▸ **Work to complete**:
Show every line in the records below that contains the word "pomarańczowy".

▸ **Source records**:
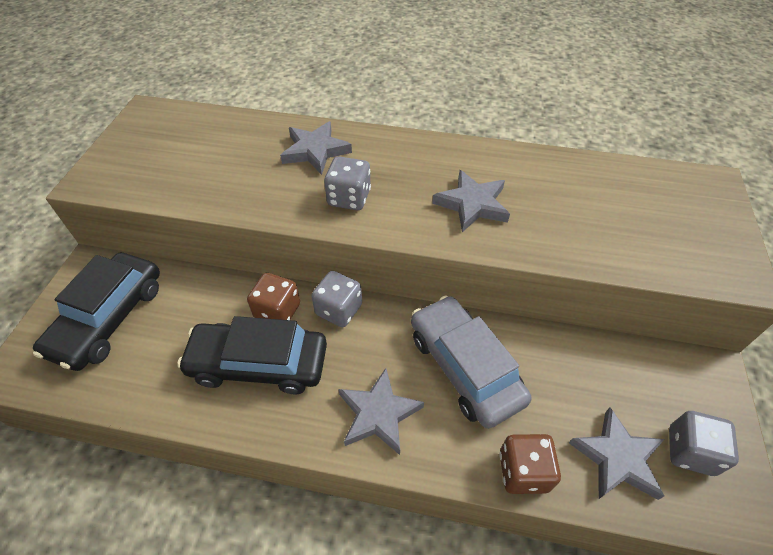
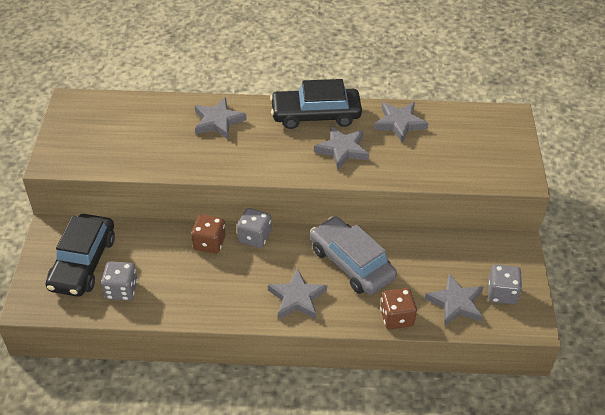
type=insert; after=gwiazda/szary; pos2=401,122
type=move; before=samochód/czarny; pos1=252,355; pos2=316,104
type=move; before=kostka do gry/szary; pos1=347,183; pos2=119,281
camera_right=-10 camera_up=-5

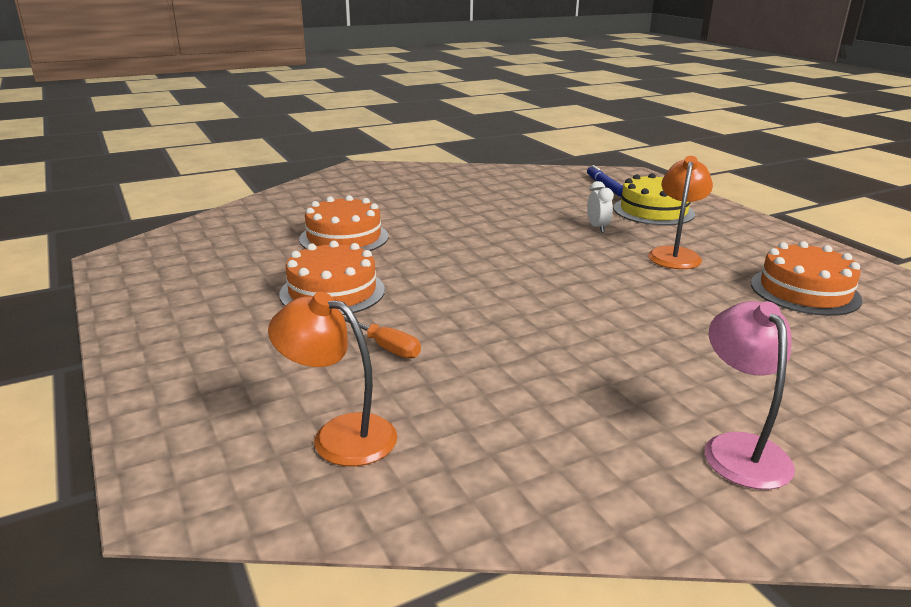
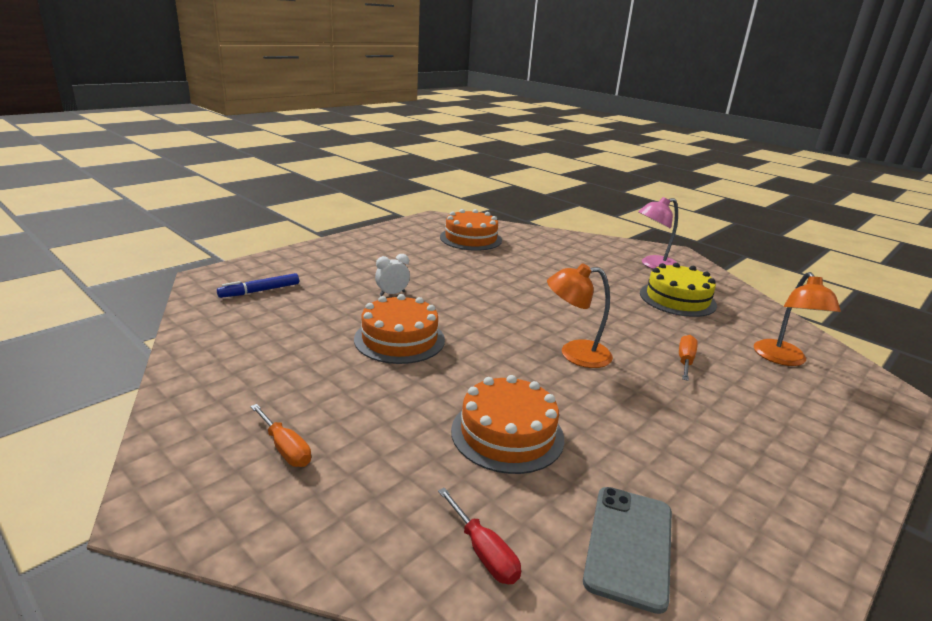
type=insert; after=śrubokręt/pomarańczowy; pos2=280,435
type=insert; after=śrubokręt/czerwony; pos2=479,536
type=insert; after=telefon/szary; pos2=627,550
type=move; before=tort/pomarańczowy; pos1=332,278; pos2=399,329
type=move; before=tort/żółty; pos1=654,199; pos2=678,290
type=move; before=lampka/pomarańczowy; pos1=680,212; pos2=580,315
camera_right=-110 camera_up=0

▸ **Solution**:
type=insert; after=śrubokręt/pomarańczowy; pos2=280,435
type=move; before=tort/pomarańczowy; pos1=332,278; pos2=399,329
type=move; before=lampka/pomarańczowy; pos1=680,212; pos2=580,315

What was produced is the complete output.